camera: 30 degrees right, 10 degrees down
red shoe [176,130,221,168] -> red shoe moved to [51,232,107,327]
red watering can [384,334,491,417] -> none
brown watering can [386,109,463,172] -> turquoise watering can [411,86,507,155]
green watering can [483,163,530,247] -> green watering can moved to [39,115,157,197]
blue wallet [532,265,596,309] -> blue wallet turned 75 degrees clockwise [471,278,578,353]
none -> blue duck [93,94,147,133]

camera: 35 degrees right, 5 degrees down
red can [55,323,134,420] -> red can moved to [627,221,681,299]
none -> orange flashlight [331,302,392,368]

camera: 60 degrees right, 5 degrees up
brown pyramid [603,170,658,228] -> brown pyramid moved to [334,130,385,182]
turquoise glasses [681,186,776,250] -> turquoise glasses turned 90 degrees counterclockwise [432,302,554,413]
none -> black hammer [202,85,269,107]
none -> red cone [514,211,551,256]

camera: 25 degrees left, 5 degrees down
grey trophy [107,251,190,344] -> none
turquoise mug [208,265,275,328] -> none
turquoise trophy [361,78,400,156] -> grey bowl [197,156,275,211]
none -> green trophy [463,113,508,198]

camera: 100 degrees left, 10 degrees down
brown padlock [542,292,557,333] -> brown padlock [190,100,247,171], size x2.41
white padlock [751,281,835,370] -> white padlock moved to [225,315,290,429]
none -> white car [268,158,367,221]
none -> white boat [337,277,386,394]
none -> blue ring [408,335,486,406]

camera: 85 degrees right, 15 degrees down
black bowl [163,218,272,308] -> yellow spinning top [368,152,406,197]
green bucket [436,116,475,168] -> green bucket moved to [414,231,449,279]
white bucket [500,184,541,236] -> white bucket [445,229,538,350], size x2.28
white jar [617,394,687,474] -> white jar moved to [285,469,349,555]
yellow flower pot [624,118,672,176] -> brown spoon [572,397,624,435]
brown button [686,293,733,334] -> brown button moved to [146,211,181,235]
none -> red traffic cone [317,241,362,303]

● ● ● ● ● ● ●

> _Problem description_:
Please transcribe only the lines in the records above running from the line that has "green watering can [483,163,530,247]" through the line that has "white bucket [500,184,541,236]", both included, exactly as they appear.

> _Answer to the problem_:
green watering can [483,163,530,247] -> green watering can moved to [39,115,157,197]
blue wallet [532,265,596,309] -> blue wallet turned 75 degrees clockwise [471,278,578,353]
none -> blue duck [93,94,147,133]

camera: 35 degrees right, 5 degrees down
red can [55,323,134,420] -> red can moved to [627,221,681,299]
none -> orange flashlight [331,302,392,368]

camera: 60 degrees right, 5 degrees up
brown pyramid [603,170,658,228] -> brown pyramid moved to [334,130,385,182]
turquoise glasses [681,186,776,250] -> turquoise glasses turned 90 degrees counterclockwise [432,302,554,413]
none -> black hammer [202,85,269,107]
none -> red cone [514,211,551,256]

camera: 25 degrees left, 5 degrees down
grey trophy [107,251,190,344] -> none
turquoise mug [208,265,275,328] -> none
turquoise trophy [361,78,400,156] -> grey bowl [197,156,275,211]
none -> green trophy [463,113,508,198]

camera: 100 degrees left, 10 degrees down
brown padlock [542,292,557,333] -> brown padlock [190,100,247,171], size x2.41
white padlock [751,281,835,370] -> white padlock moved to [225,315,290,429]
none -> white car [268,158,367,221]
none -> white boat [337,277,386,394]
none -> blue ring [408,335,486,406]

camera: 85 degrees right, 15 degrees down
black bowl [163,218,272,308] -> yellow spinning top [368,152,406,197]
green bucket [436,116,475,168] -> green bucket moved to [414,231,449,279]
white bucket [500,184,541,236] -> white bucket [445,229,538,350], size x2.28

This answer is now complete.